====== Given records

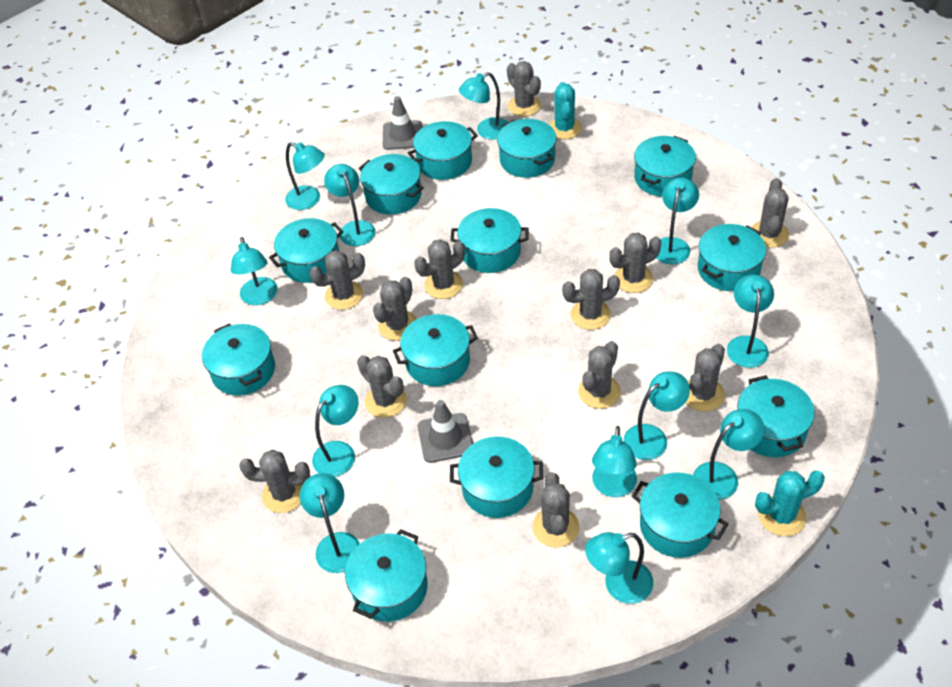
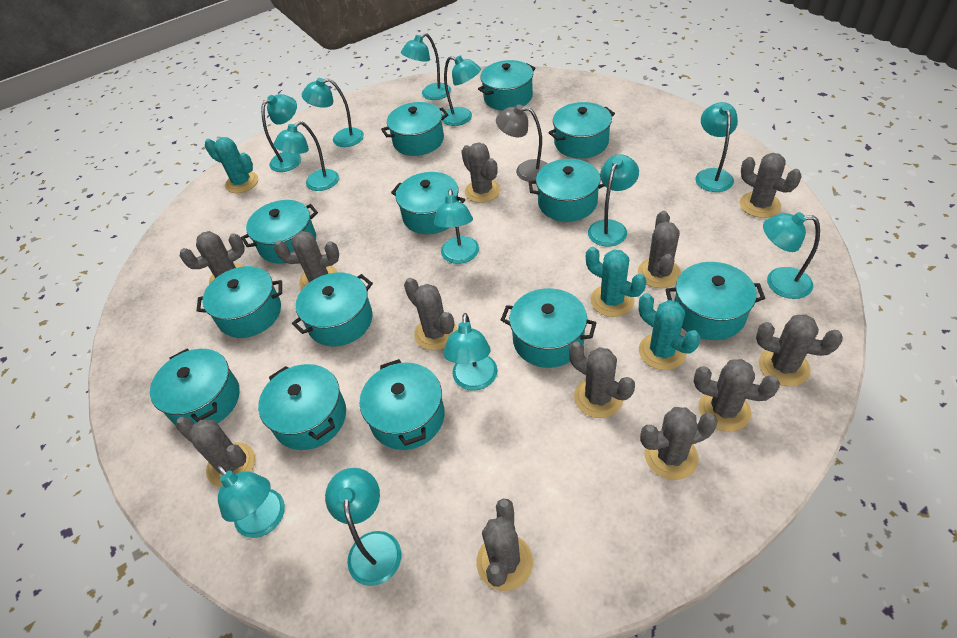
grey lamp: 0 -> 1
grey traffic cone: 2 -> 0
turquoise cactus: 2 -> 3

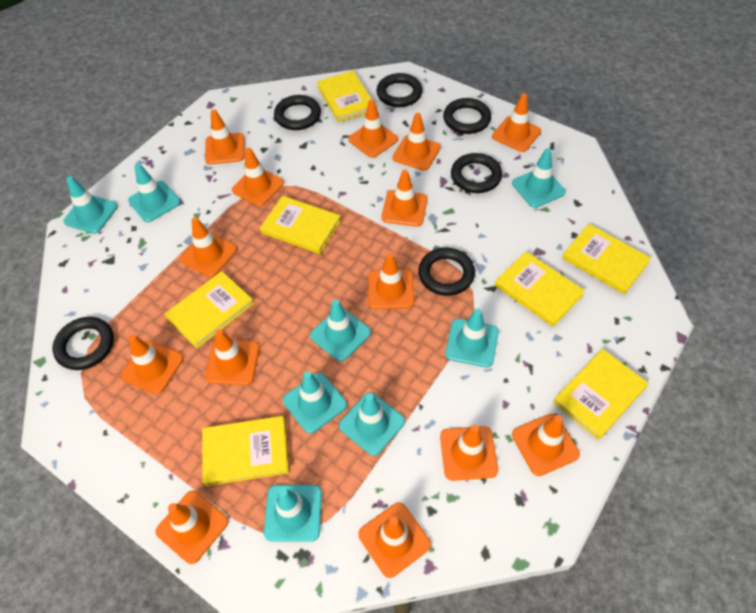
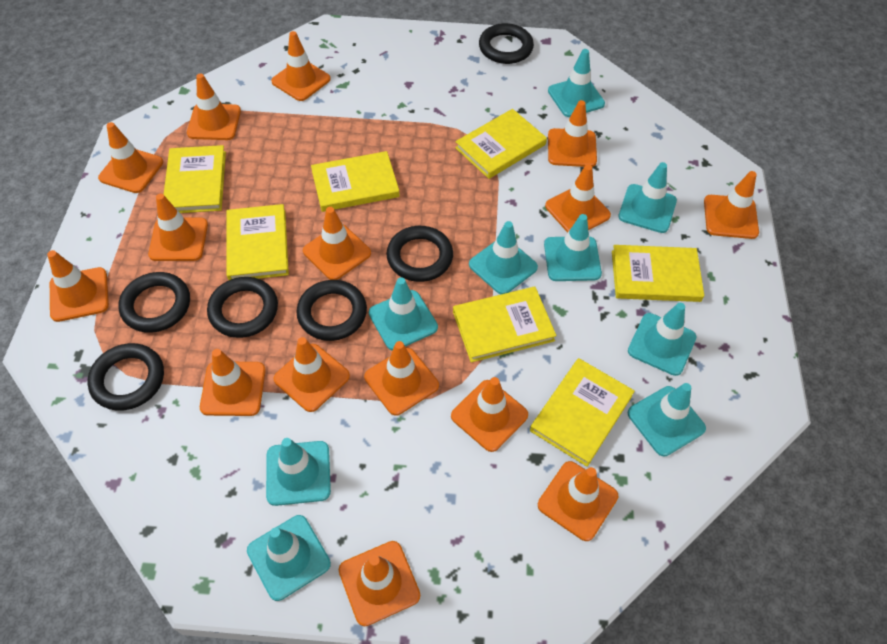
orange traffic cone: 14 -> 15
turquoise traffic cone: 8 -> 9

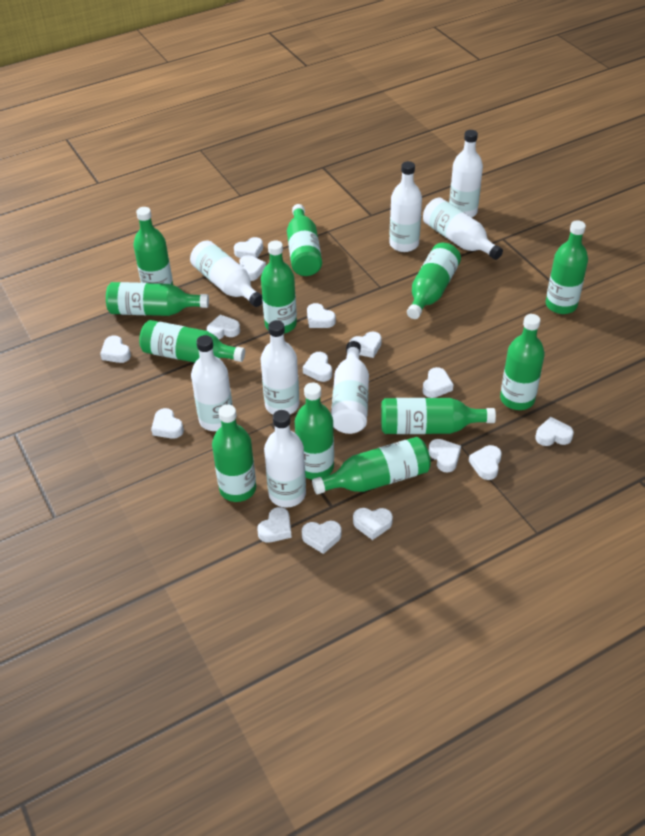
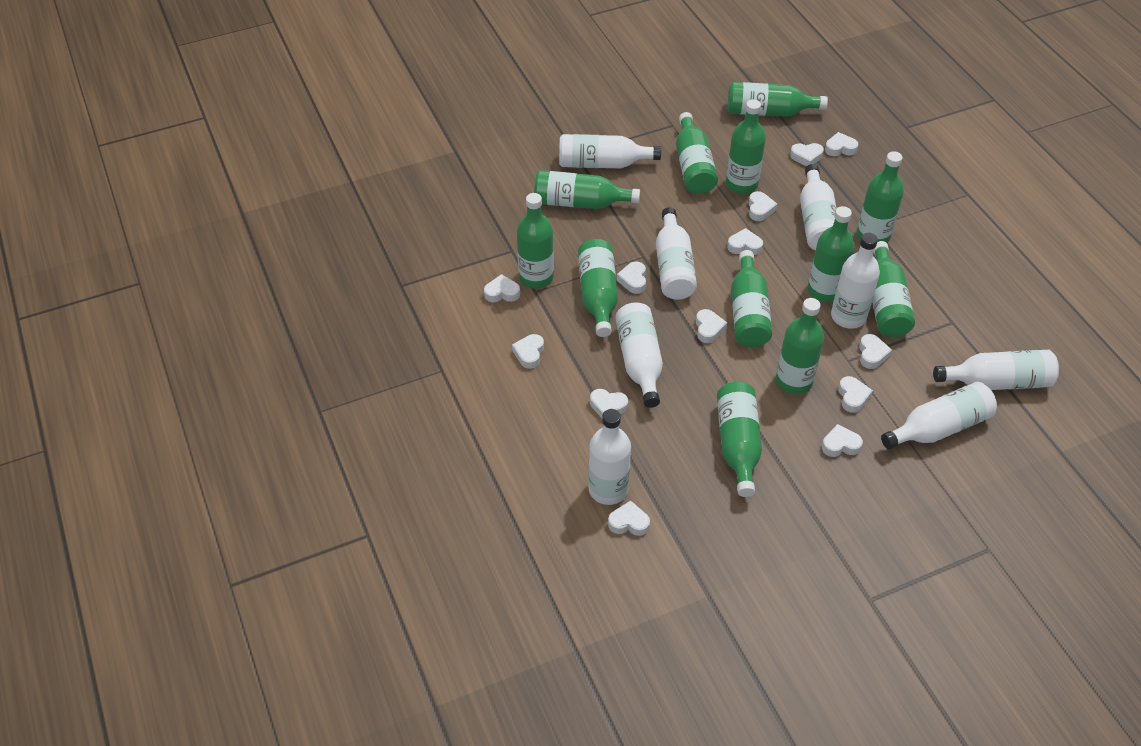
white heart: 15 -> 13

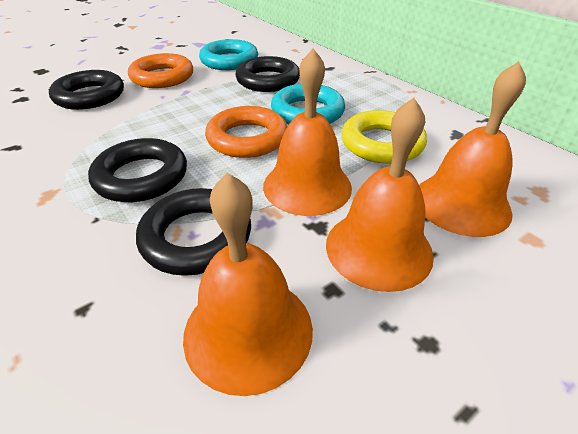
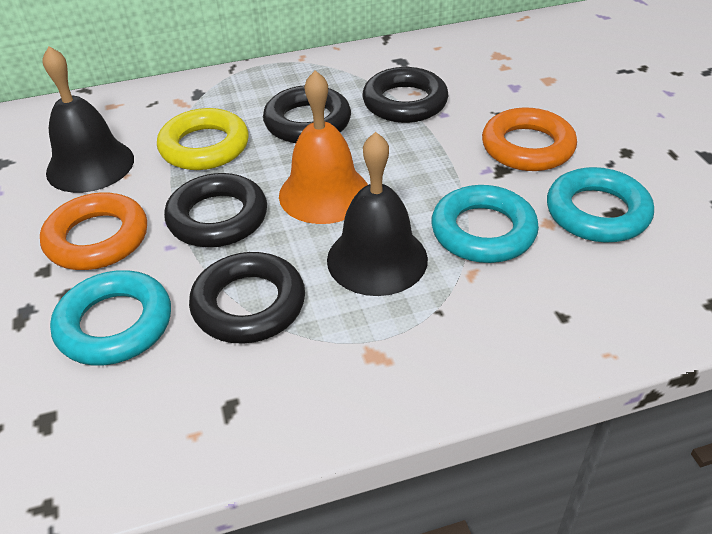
black bell: 0 -> 2
orange bell: 4 -> 1
turquoise ring: 2 -> 3

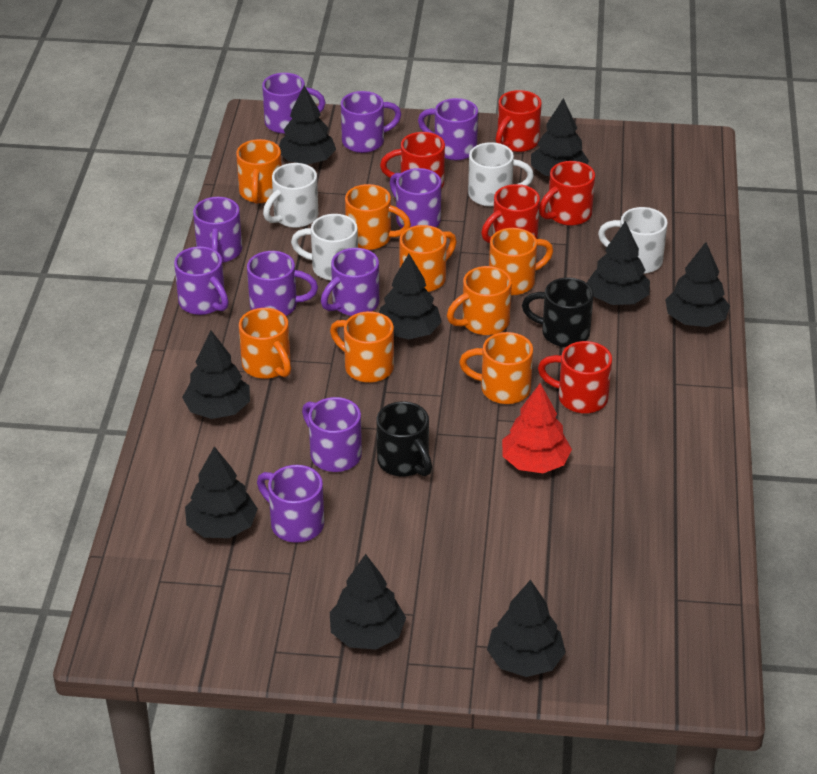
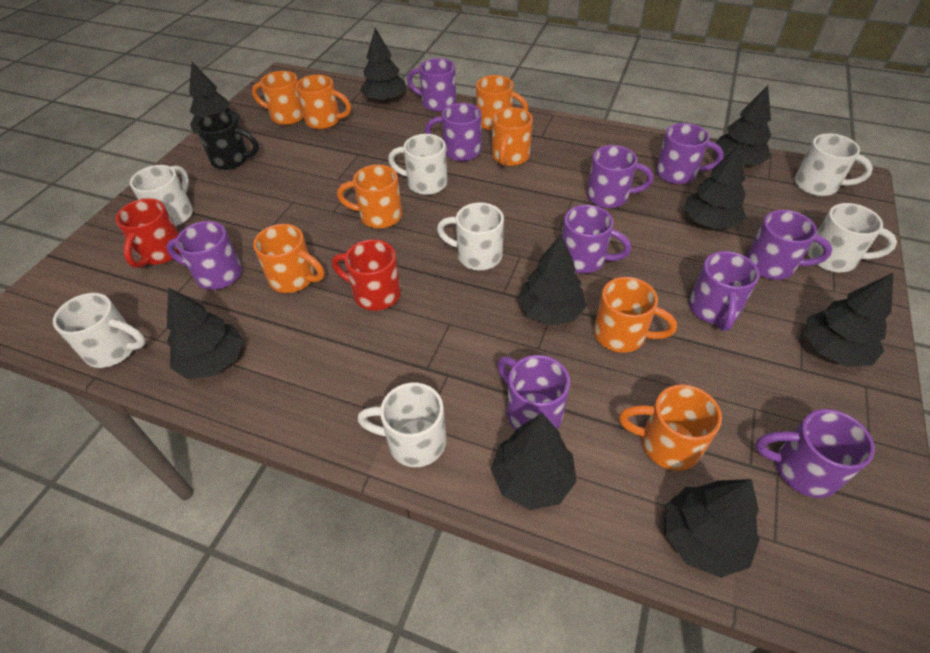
black mug: 2 -> 1
red mug: 5 -> 2
red tree: 1 -> 0
white mug: 4 -> 7

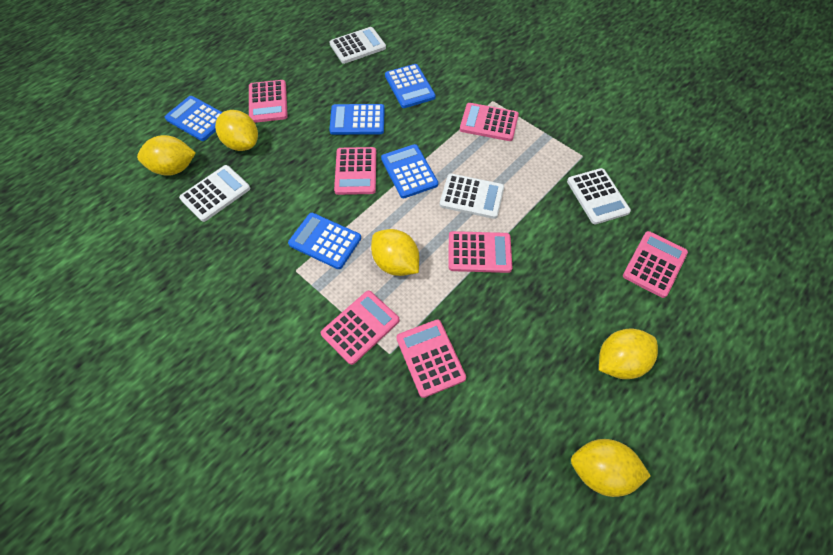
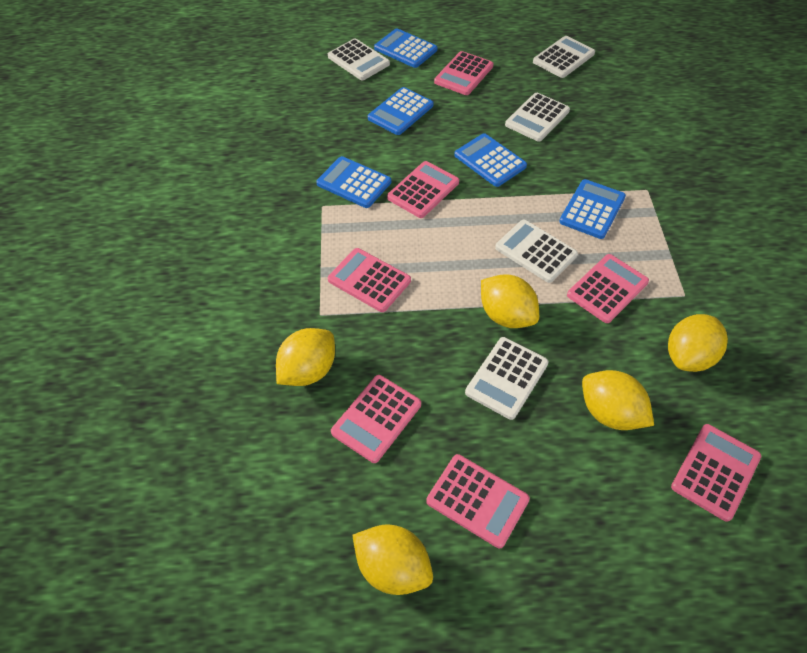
white calculator: 4 -> 5

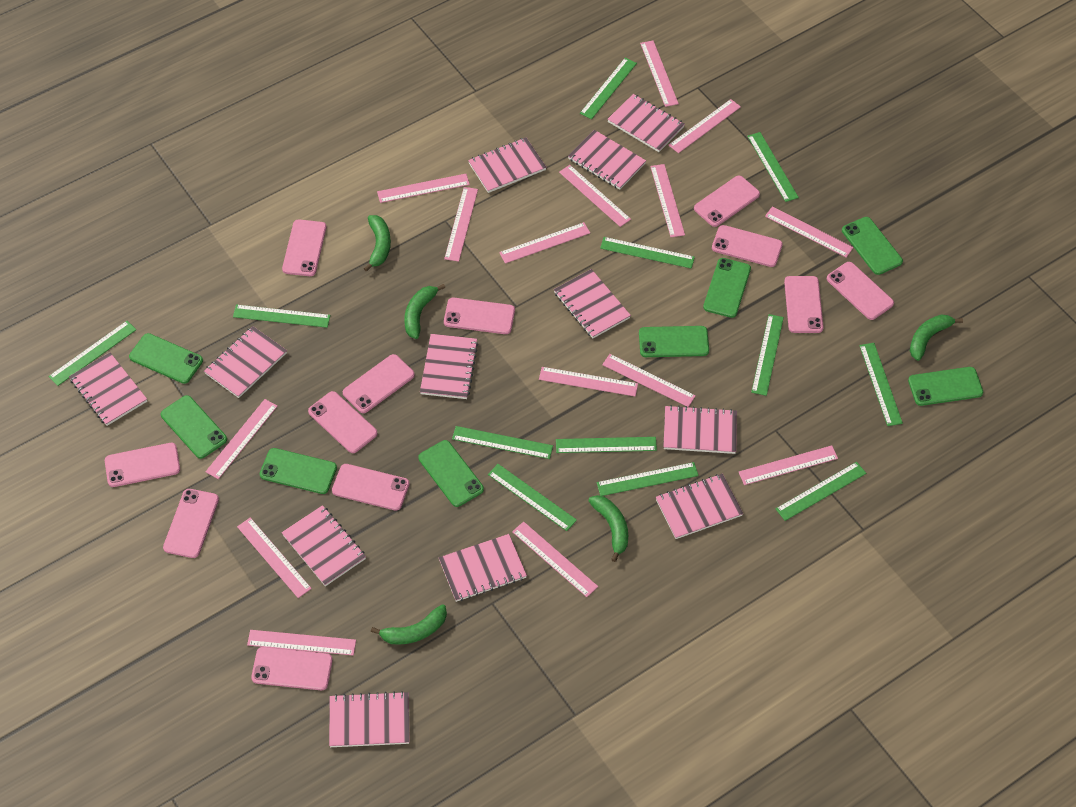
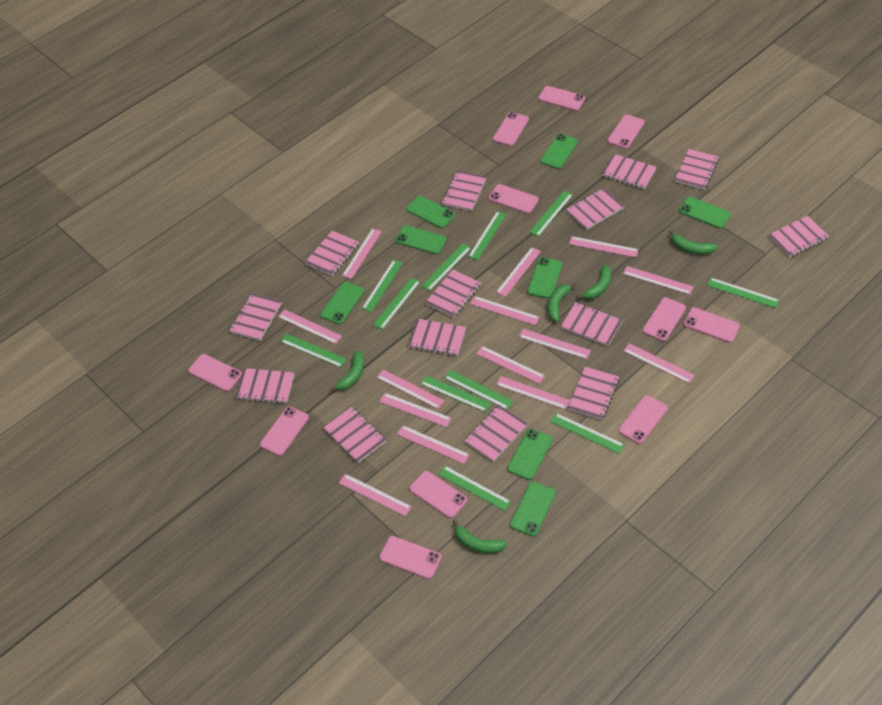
green ruler: 12 -> 11
pink notebook: 12 -> 14
pink phone: 12 -> 11
pink ruler: 15 -> 14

============

■ Exercise ■
Lines with "orange" in the records above: copy every one of them.

■ Exercise answer ■
orange traffic cone: 14 -> 15
orange bell: 4 -> 1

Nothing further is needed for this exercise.